## REQUIRED WORK
Where "white" occurs in a line of the entries below, copy that line.

━━ PROVIDED MATERIAL ━━

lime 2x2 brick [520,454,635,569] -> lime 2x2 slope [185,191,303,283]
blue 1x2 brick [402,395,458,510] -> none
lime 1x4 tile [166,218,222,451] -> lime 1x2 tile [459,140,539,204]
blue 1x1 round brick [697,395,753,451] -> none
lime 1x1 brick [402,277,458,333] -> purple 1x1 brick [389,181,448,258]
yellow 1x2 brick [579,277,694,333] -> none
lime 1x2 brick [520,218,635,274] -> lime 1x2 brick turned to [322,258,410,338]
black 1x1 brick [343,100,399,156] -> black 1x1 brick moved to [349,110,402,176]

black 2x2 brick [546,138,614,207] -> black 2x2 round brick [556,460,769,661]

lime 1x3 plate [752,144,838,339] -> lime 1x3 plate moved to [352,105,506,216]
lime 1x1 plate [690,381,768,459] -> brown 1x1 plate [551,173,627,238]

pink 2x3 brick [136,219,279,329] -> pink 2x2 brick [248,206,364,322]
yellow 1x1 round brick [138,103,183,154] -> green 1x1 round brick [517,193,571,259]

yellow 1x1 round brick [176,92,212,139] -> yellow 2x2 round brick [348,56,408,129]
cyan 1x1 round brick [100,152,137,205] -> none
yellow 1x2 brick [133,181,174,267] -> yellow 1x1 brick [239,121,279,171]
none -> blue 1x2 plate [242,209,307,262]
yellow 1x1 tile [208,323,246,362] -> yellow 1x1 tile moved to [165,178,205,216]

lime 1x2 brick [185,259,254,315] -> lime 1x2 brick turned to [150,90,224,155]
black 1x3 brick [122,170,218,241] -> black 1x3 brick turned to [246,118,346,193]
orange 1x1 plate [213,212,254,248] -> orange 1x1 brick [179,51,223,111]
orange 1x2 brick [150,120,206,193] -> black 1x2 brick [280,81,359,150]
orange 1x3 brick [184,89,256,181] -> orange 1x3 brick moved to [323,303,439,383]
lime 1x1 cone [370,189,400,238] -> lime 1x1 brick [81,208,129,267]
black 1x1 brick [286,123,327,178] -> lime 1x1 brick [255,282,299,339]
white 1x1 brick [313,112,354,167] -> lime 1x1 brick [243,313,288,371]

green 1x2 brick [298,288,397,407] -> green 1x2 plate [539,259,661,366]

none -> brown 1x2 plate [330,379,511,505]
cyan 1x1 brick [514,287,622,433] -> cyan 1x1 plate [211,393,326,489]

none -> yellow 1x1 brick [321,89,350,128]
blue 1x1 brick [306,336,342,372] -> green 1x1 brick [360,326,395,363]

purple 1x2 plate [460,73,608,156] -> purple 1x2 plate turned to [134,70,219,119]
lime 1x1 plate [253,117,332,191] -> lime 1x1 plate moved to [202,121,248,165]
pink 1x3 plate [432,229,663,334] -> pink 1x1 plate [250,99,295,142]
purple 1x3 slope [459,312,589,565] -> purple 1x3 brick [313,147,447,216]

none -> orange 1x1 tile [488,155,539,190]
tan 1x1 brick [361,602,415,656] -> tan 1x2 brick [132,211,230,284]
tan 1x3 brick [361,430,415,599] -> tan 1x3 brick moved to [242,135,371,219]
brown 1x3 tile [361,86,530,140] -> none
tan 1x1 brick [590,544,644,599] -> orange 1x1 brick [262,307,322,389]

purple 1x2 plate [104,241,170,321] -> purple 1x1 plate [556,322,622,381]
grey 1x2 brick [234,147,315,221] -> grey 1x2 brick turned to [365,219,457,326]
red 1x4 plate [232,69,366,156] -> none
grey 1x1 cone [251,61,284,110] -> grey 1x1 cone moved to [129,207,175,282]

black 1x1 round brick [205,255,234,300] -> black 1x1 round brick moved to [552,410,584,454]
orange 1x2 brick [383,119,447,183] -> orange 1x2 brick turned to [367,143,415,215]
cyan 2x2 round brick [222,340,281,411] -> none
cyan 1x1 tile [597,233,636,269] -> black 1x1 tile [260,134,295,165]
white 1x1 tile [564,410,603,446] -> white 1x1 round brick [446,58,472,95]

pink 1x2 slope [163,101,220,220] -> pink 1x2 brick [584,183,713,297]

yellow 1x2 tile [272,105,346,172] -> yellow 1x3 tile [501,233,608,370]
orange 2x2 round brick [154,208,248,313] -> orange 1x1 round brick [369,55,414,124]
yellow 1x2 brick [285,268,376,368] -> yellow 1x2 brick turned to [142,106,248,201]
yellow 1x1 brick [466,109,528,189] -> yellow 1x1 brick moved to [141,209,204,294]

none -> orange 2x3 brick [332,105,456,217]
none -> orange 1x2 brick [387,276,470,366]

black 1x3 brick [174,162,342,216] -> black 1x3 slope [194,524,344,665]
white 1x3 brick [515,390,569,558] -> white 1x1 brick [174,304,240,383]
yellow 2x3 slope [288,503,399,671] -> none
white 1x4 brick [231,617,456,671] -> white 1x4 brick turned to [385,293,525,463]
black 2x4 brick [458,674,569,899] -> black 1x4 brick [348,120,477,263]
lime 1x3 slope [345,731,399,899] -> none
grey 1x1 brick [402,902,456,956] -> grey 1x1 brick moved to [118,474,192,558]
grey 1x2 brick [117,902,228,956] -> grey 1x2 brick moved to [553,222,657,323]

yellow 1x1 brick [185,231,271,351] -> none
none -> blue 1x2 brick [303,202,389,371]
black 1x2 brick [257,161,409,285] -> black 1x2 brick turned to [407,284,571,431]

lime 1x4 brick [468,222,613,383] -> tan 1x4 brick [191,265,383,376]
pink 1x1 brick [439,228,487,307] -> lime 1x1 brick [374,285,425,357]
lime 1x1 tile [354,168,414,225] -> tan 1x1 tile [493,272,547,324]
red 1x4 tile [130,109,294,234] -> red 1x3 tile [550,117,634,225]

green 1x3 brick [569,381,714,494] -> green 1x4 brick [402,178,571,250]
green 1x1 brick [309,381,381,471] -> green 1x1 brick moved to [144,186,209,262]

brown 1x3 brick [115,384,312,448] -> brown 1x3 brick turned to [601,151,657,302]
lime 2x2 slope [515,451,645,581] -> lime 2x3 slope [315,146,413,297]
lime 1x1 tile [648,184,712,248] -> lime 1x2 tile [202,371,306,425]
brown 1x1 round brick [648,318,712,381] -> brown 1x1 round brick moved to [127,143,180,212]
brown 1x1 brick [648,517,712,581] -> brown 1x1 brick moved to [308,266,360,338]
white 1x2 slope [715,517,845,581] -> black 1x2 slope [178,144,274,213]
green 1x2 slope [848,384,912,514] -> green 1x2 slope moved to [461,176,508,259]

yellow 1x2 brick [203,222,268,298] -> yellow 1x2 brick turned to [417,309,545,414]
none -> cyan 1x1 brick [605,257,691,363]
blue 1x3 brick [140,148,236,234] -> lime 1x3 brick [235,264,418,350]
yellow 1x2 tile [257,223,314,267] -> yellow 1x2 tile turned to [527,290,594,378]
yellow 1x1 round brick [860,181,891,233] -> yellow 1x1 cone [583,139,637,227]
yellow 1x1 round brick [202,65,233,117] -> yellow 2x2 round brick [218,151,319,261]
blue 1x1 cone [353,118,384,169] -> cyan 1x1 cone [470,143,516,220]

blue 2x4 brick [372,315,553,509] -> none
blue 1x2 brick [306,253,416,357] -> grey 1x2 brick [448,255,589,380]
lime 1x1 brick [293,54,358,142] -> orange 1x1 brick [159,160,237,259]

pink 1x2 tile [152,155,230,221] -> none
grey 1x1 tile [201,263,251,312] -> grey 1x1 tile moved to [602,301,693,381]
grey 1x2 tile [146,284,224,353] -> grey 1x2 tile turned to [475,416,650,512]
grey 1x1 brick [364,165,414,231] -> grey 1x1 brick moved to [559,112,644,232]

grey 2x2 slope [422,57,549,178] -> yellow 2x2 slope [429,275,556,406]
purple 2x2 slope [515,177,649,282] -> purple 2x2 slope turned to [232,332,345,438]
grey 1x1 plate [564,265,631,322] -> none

━━━

## REPLY TO THE EXERCISE
white 1x1 brick [313,112,354,167] -> lime 1x1 brick [243,313,288,371]
white 1x1 tile [564,410,603,446] -> white 1x1 round brick [446,58,472,95]
white 1x3 brick [515,390,569,558] -> white 1x1 brick [174,304,240,383]
white 1x4 brick [231,617,456,671] -> white 1x4 brick turned to [385,293,525,463]
white 1x2 slope [715,517,845,581] -> black 1x2 slope [178,144,274,213]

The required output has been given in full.